*What the task asks*:
From the records, pick out and copy each line containing "depth".

*Data*:
★ ★ ★ ★
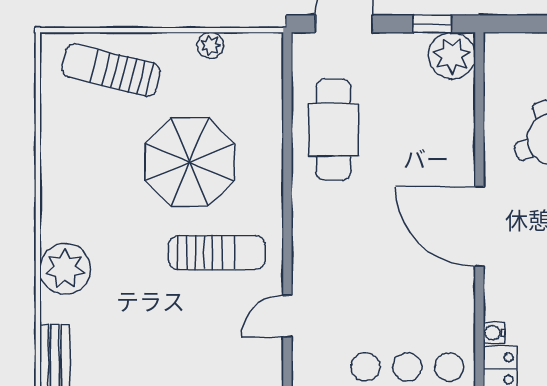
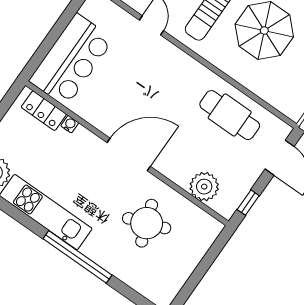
plant: (452, 56) -> (204, 187), moved

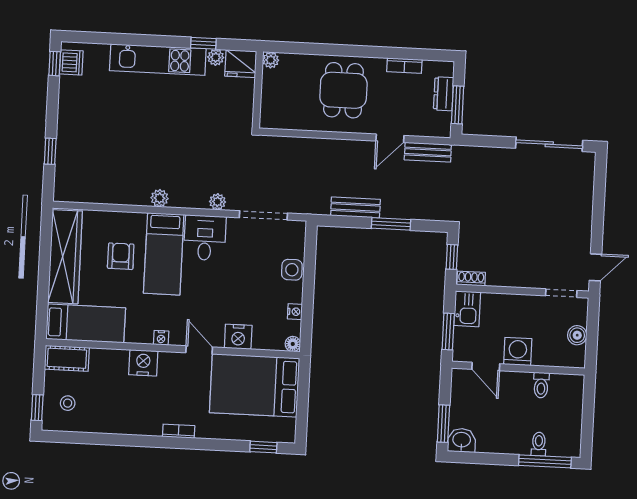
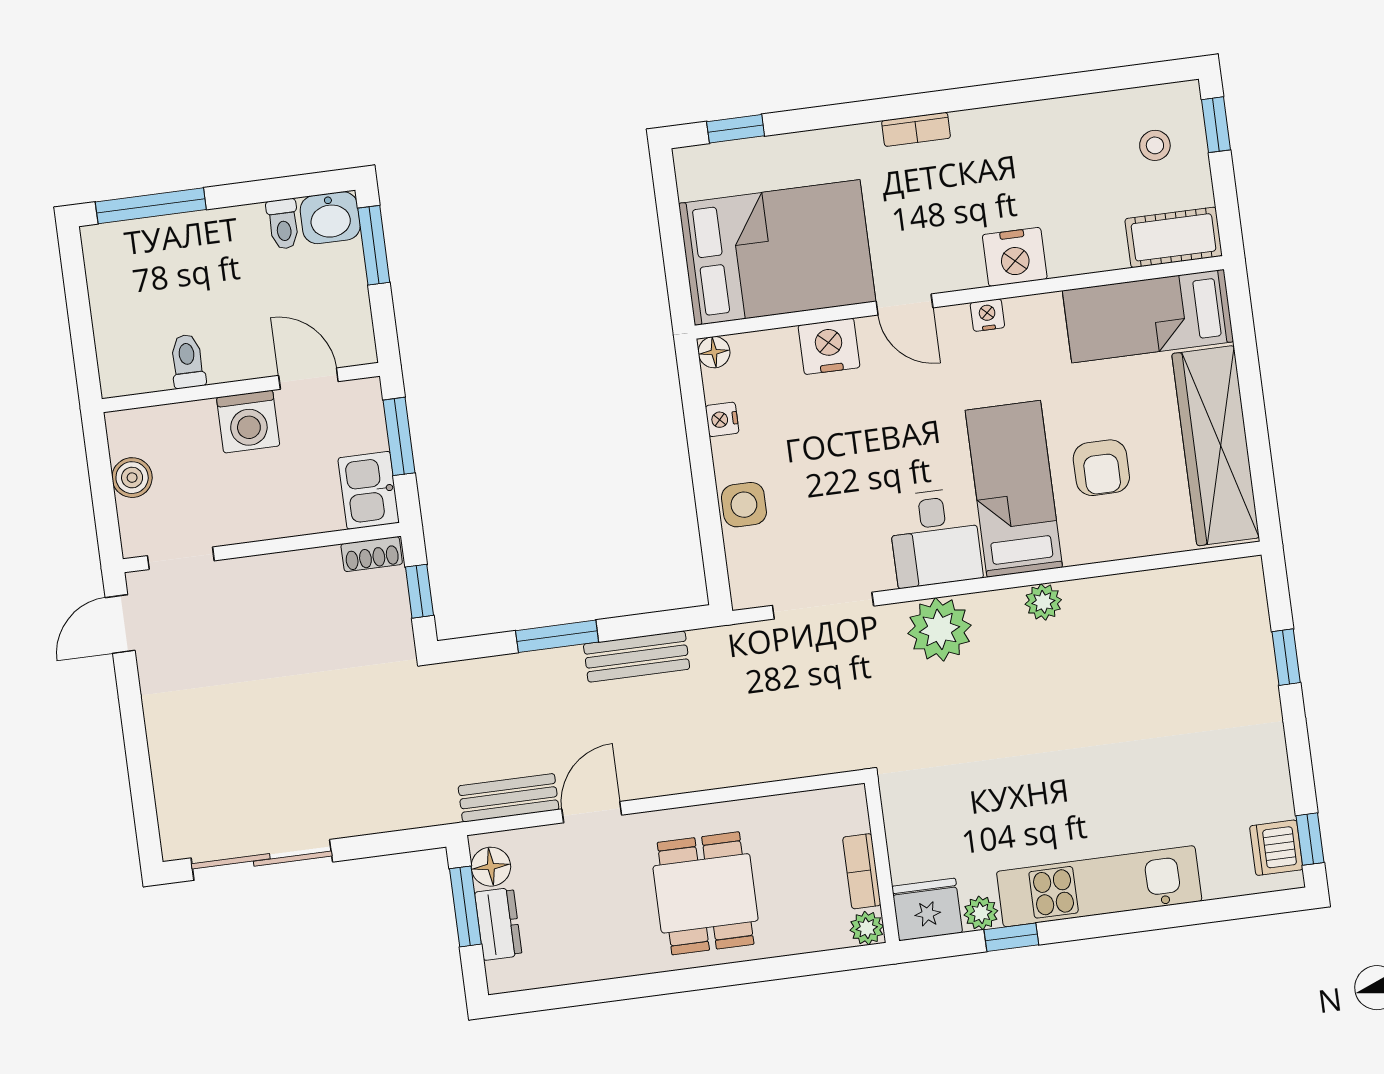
bookcase: (404, 66) -> (862, 871), moved, turned -90
floor lamp: (442, 121) -> (491, 867), added
plant: (218, 202) -> (940, 629), width x1.88, depth x1.88
toilet: (539, 444) -> (283, 224), moved

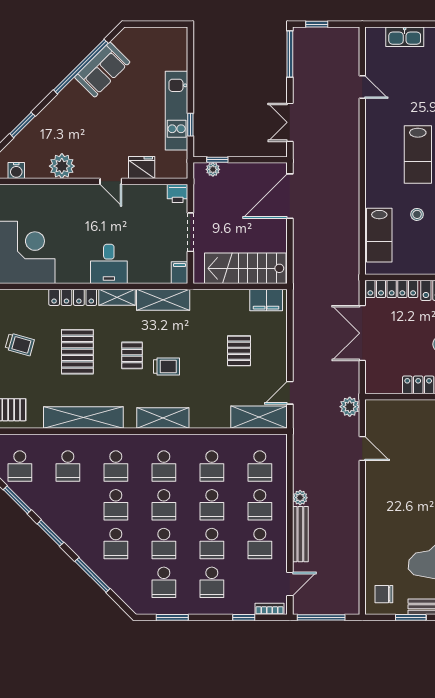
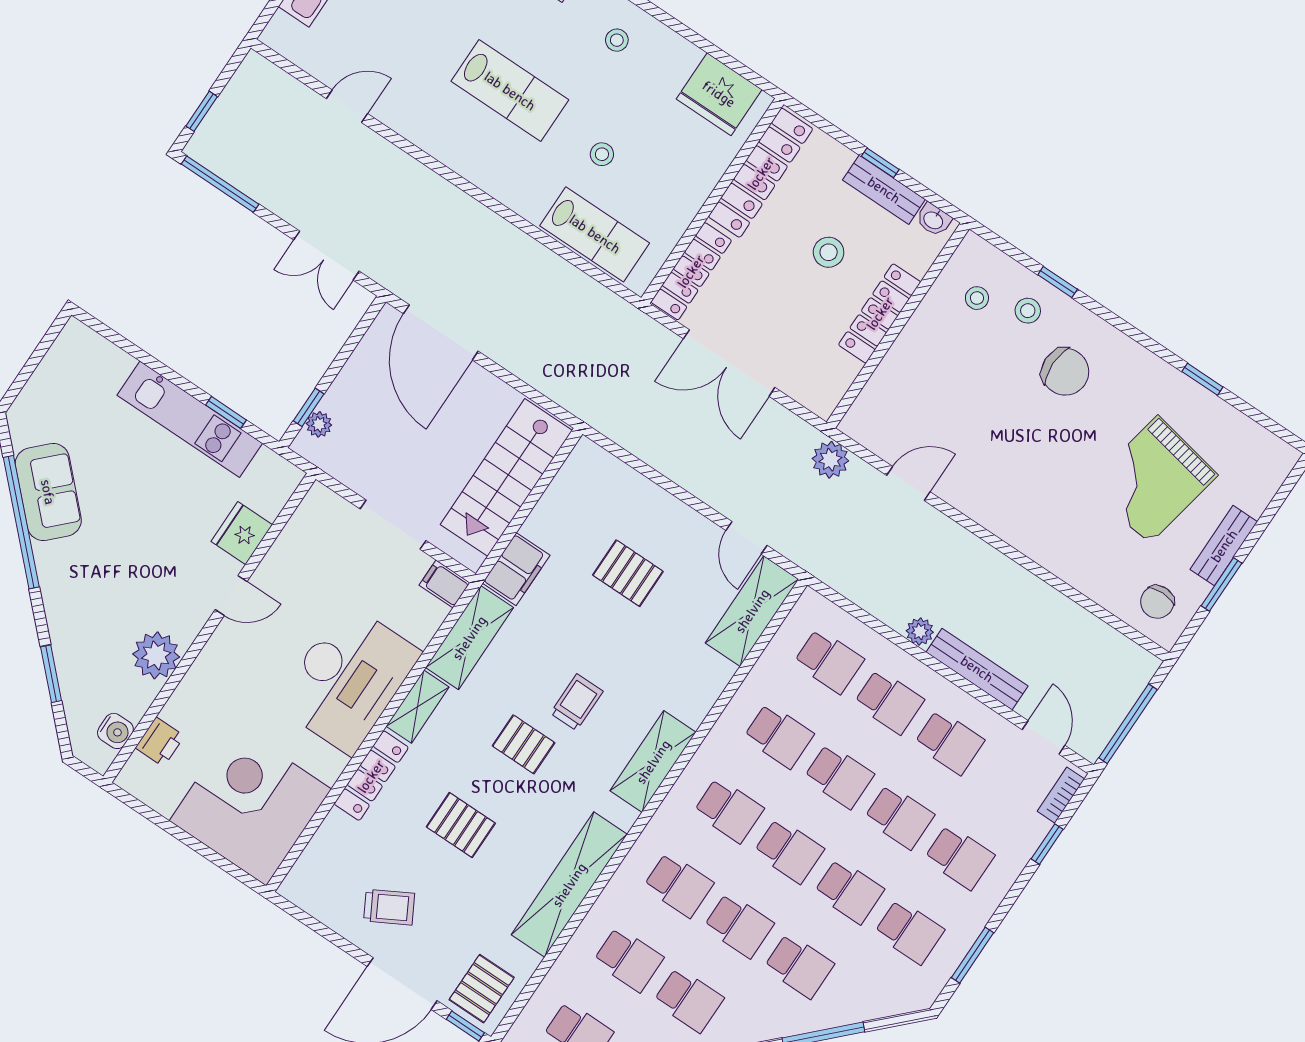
printer: (178, 193) -> (160, 742), moved
desk: (109, 264) -> (348, 678), width x1.87, depth x1.30
filing cabinet: (266, 300) -> (516, 569), moved
trolley: (20, 344) -> (389, 907), turned 45
pallet: (77, 352) -> (461, 825), width x0.67, depth x0.71
school desk: (68, 505) -> (689, 1000), added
★ ★ ★ ★
*Solution*:
plant: (218, 202) -> (940, 629), width x1.88, depth x1.88
desk: (109, 264) -> (348, 678), width x1.87, depth x1.30
pallet: (77, 352) -> (461, 825), width x0.67, depth x0.71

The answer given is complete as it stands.